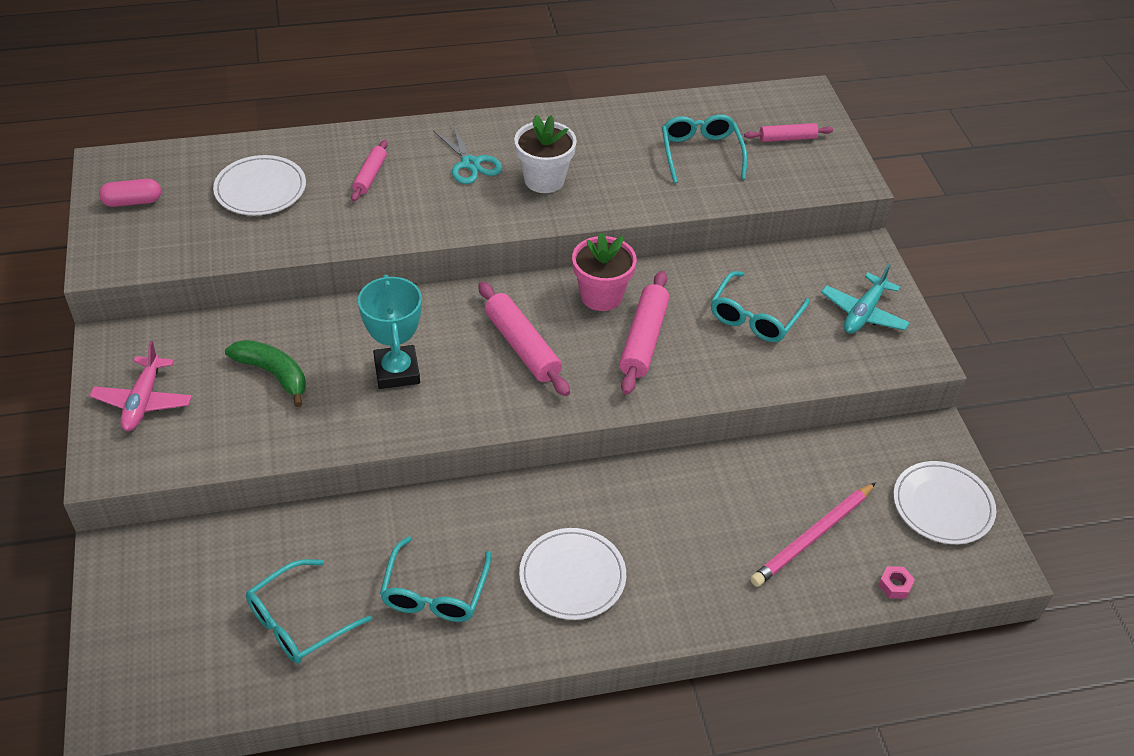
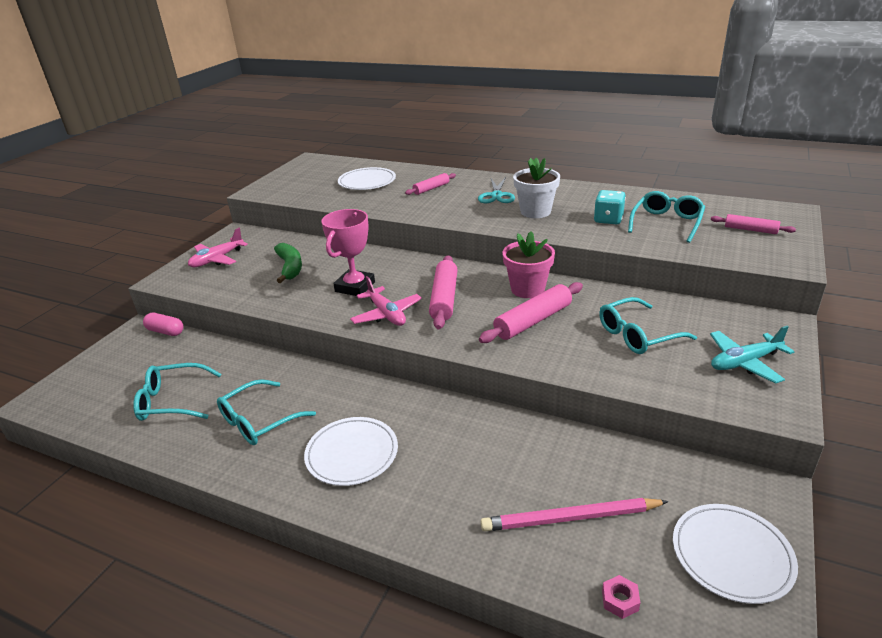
camera: 40 degrees right, 15 degrees down
(133, 202) = (302, 174): pink capsule -> pink capsule (166, 331)
(397, 371) = (355, 287): turquoise trophy -> pink trophy
(477, 396) = (386, 314): none -> pink plane
(636, 167) = (608, 219): none -> turquoise dice

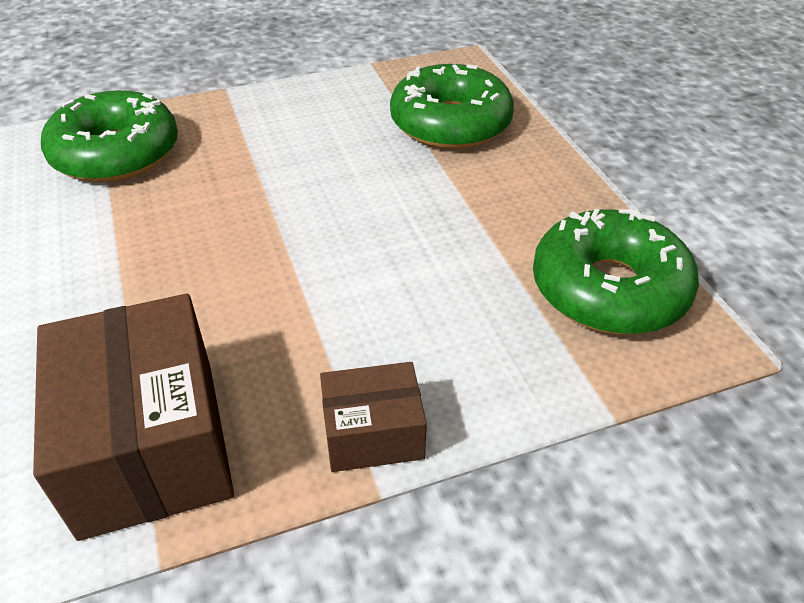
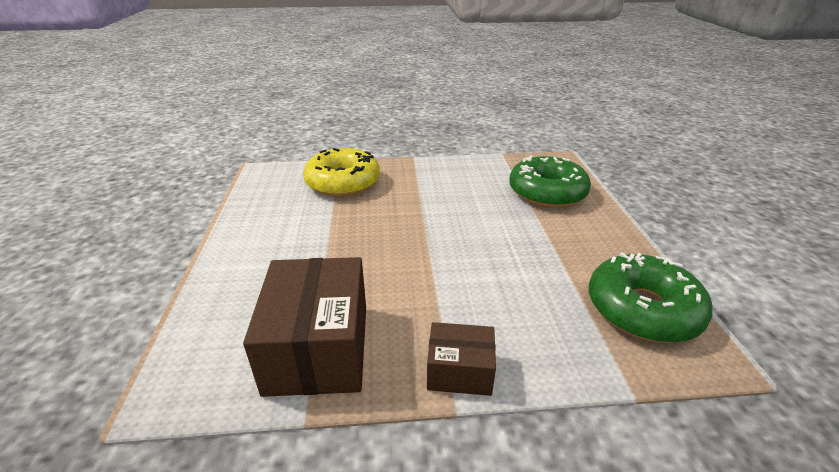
camera: 15 degrees right, 10 degrees down
(116, 154) = (343, 183): green donut -> yellow donut

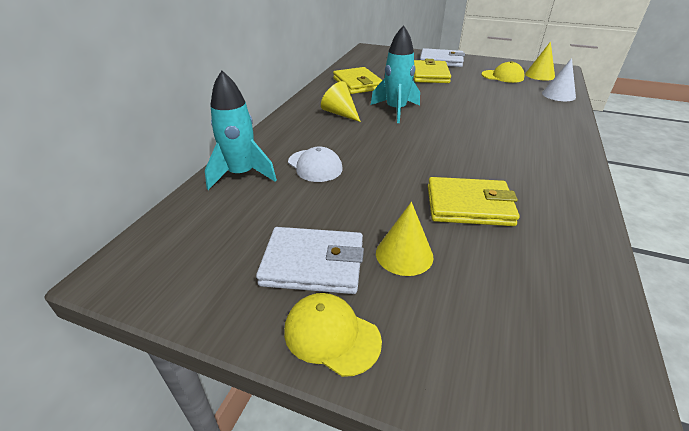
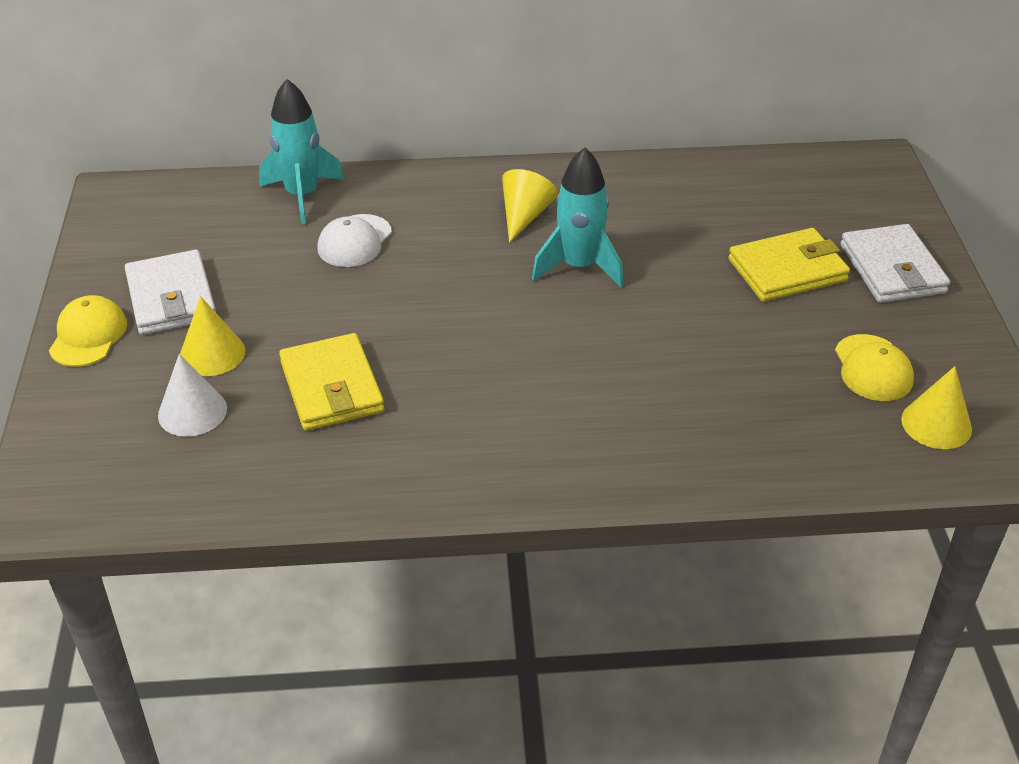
camera: 65 degrees right, 5 degrees up
(357, 84) = (662, 199): yellow wallet -> none
(558, 95) = (826, 458): white cone -> white cone (192, 412)

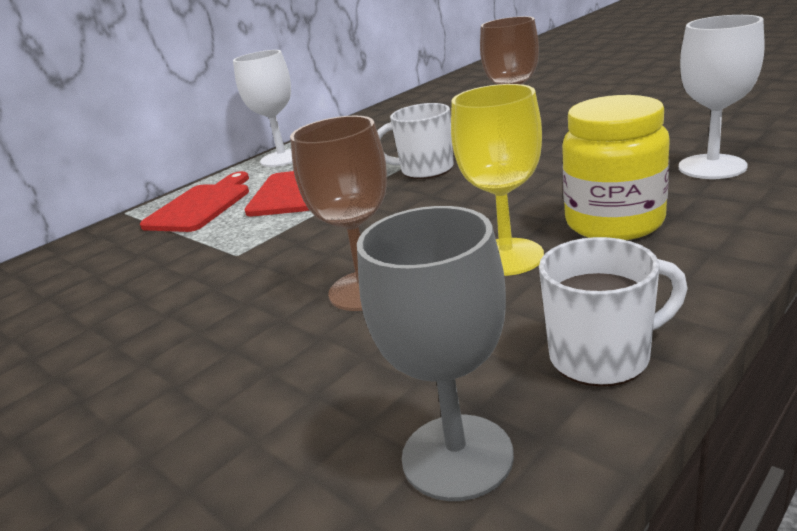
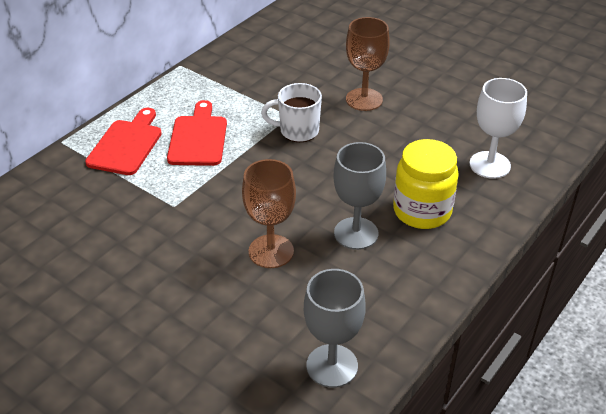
camera: 10 degrees left, 15 degrees up
(282, 158) = (178, 91): white goblet -> none
(506, 257) = (356, 233): yellow goblet -> grey goblet
(602, 356) = (403, 313): white mug -> none

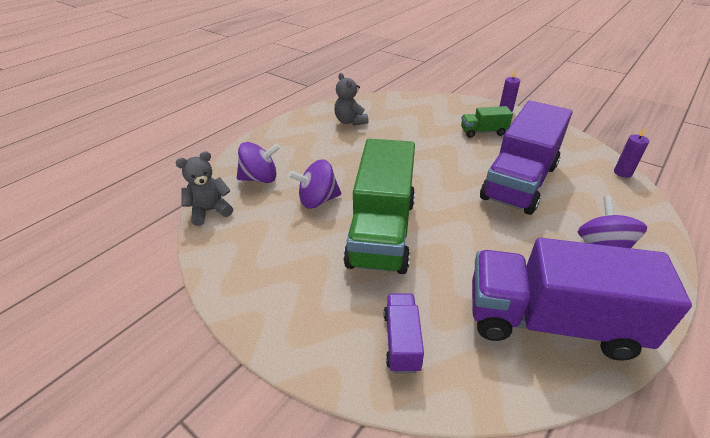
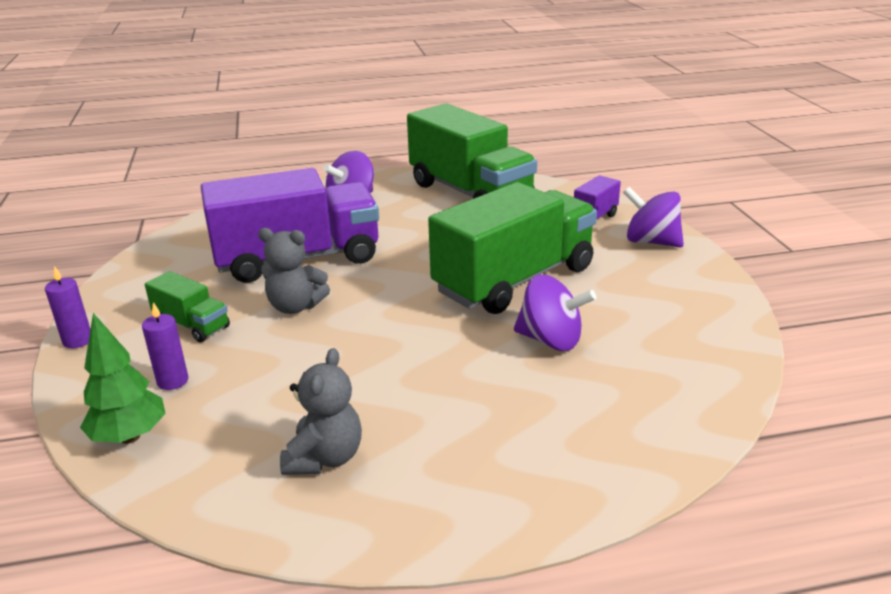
camera: 140 degrees left, 10 degrees down
(210, 211) = (721, 393): grey teddy bear -> grey teddy bear (295, 306)
(260, 178) = (609, 412): purple spinning top -> purple spinning top (651, 242)
(419, 101) = (130, 437): none -> green tree
(550, 321) = (470, 193): purple truck -> green truck
(622, 173) = (194, 225): purple candle -> purple candle (173, 381)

______

* _Work instruction_
Pictures in the records above are not copied; print everything else exactly.

* _Response to the exercise_
camera: 40 degrees right, 15 degrees down
(133, 202) = (302, 174): pink capsule -> pink capsule (166, 331)
(397, 371) = (355, 287): turquoise trophy -> pink trophy
(477, 396) = (386, 314): none -> pink plane
(636, 167) = (608, 219): none -> turquoise dice

camera: 15 degrees right, 10 degrees down
(116, 154) = (343, 183): green donut -> yellow donut

camera: 65 degrees right, 5 degrees up
(357, 84) = (662, 199): yellow wallet -> none
(558, 95) = (826, 458): white cone -> white cone (192, 412)

camera: 10 degrees left, 15 degrees up
(282, 158) = (178, 91): white goblet -> none
(506, 257) = (356, 233): yellow goblet -> grey goblet
(602, 356) = (403, 313): white mug -> none

camera: 140 degrees left, 10 degrees down
(210, 211) = (721, 393): grey teddy bear -> grey teddy bear (295, 306)
(260, 178) = (609, 412): purple spinning top -> purple spinning top (651, 242)
(419, 101) = (130, 437): none -> green tree
(550, 321) = (470, 193): purple truck -> green truck
(622, 173) = (194, 225): purple candle -> purple candle (173, 381)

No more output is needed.